Entries provided:
┄┄┄┄┄┄┄┄┄┄┄┄┄┄┄┄┄┄┄┄
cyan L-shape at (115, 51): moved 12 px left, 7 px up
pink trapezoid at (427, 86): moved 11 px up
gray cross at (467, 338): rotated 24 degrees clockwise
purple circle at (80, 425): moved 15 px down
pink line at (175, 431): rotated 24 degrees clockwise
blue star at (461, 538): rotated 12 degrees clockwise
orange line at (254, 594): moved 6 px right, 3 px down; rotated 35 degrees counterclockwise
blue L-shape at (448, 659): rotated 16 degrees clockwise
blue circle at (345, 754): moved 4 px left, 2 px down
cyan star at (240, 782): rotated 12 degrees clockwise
┄┄┄┄┄┄┄┄┄┄┄┄┄┄┄┄┄┄┄┄
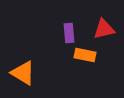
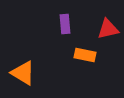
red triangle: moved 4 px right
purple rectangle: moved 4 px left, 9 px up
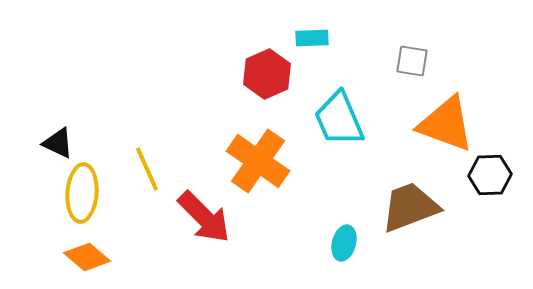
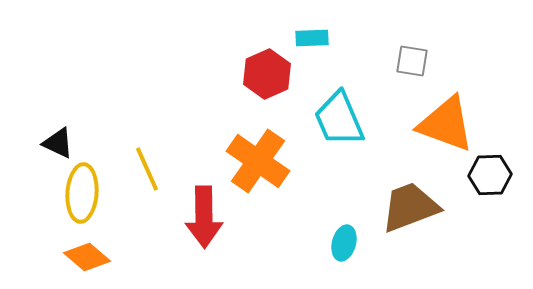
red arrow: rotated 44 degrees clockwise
┄┄┄┄┄┄┄┄┄┄┄┄┄┄┄┄┄┄┄┄
Brief: From the records above, copy out the line with "blue L-shape at", the line with "cyan star at", and every line between them, word for word.

Written response:
blue L-shape at (448, 659): rotated 16 degrees clockwise
blue circle at (345, 754): moved 4 px left, 2 px down
cyan star at (240, 782): rotated 12 degrees clockwise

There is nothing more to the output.